EXERCISE DESCRIPTION -
The expected output is the full set of entries, retyped verbatim, pictures excluded.

EXERCISE INPUT -
--- START ---

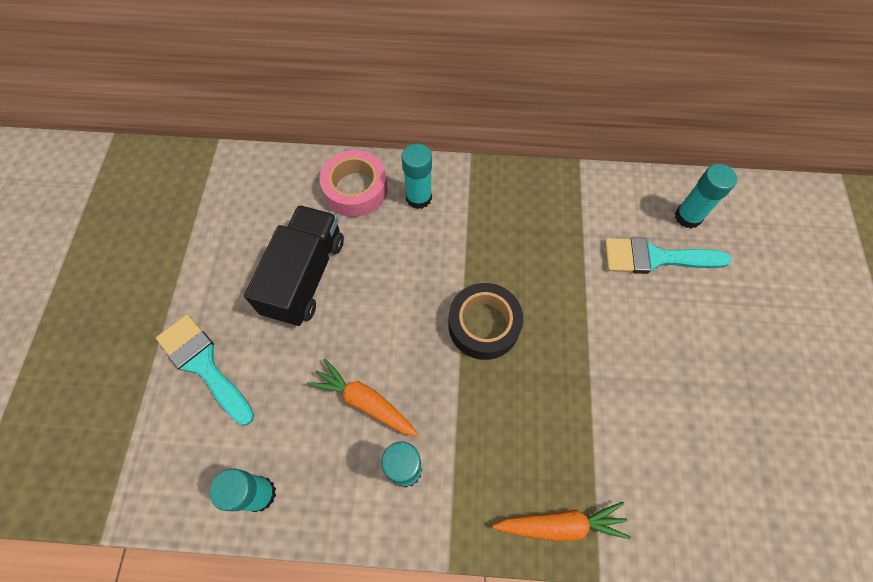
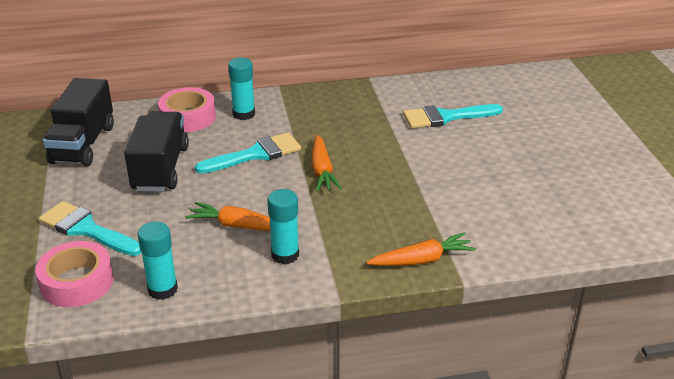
camera: 15 degrees left, 30 degrees down
(174, 454) = (77, 282): none -> pink tape
(233, 212) = (83, 144): none -> black truck
(415, 276) = (256, 154): none -> turquoise brush
(483, 325) = (322, 171): black tape -> orange carrot
(688, 217) = (463, 94): turquoise glue stick -> none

--- END ---

EXERCISE RESPONSE -
camera: 15 degrees left, 30 degrees down
(174, 454) = (77, 282): none -> pink tape
(233, 212) = (83, 144): none -> black truck
(415, 276) = (256, 154): none -> turquoise brush
(483, 325) = (322, 171): black tape -> orange carrot
(688, 217) = (463, 94): turquoise glue stick -> none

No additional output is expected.